Data shown |
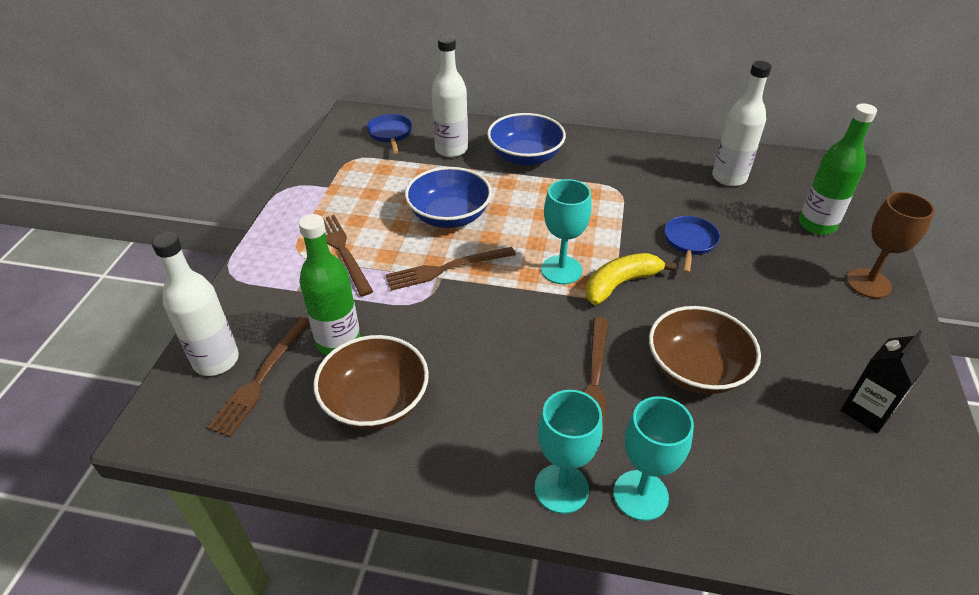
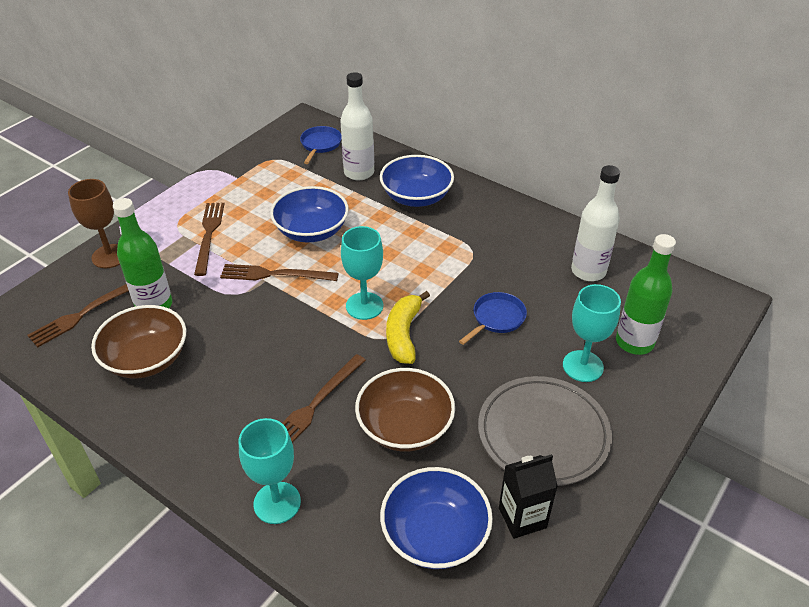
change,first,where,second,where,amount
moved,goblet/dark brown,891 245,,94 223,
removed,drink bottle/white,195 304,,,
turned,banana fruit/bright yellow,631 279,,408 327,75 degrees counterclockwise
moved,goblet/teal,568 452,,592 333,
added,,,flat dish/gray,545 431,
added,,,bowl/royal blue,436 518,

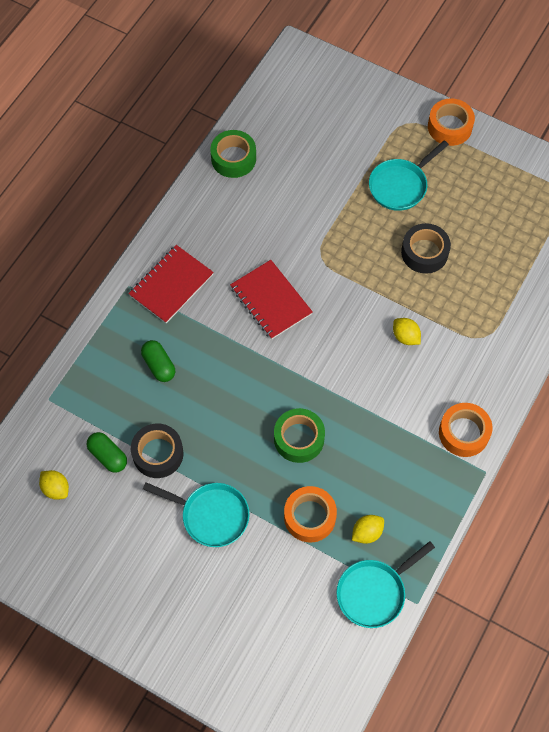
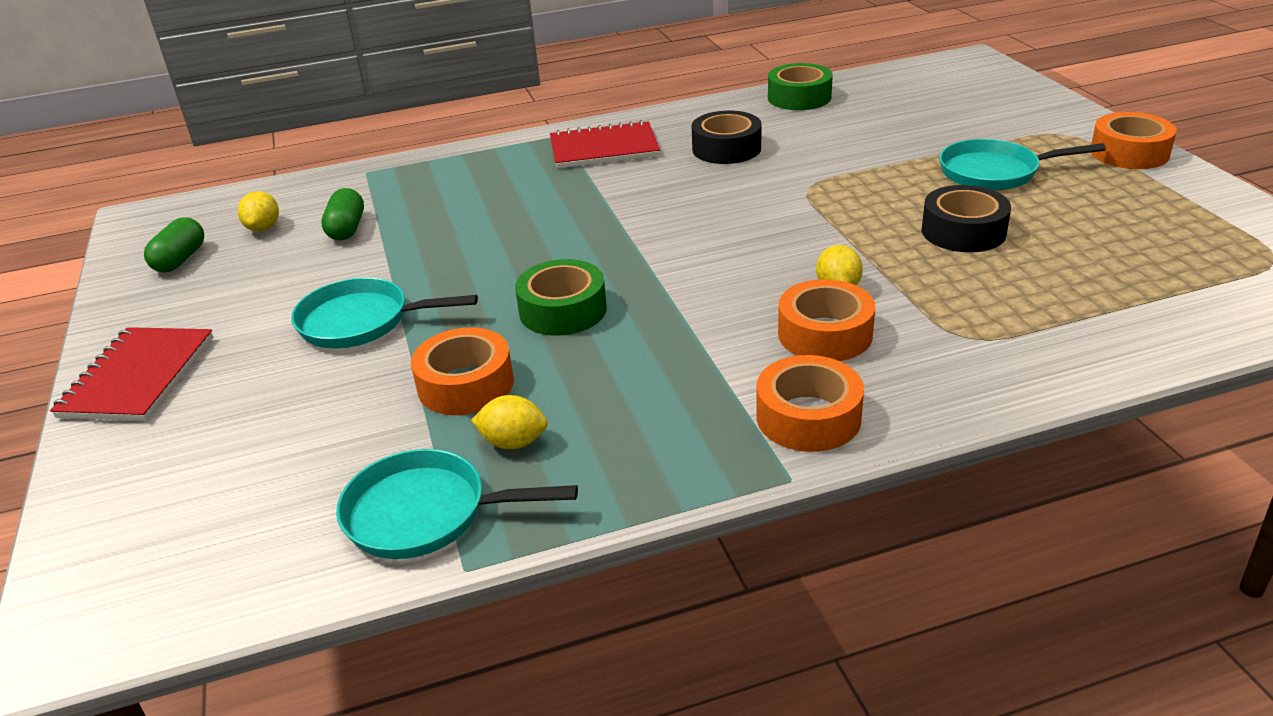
change,first,where,second,where,amount
moved,notebook/scarlet,271 300,,131 374,
moved,capsule/green,158 361,,174 245,
moved,tape/black,157 451,,726 137,
turned,pan/teal,196 514,,384 312,120 degrees clockwise
added,,,tape/orange-coloured,826 320,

Exercise requirements | Of the lines above, copy each one that contains the word "goblet".

Solution to the exercise |
moved,goblet/dark brown,891 245,,94 223,
moved,goblet/teal,568 452,,592 333,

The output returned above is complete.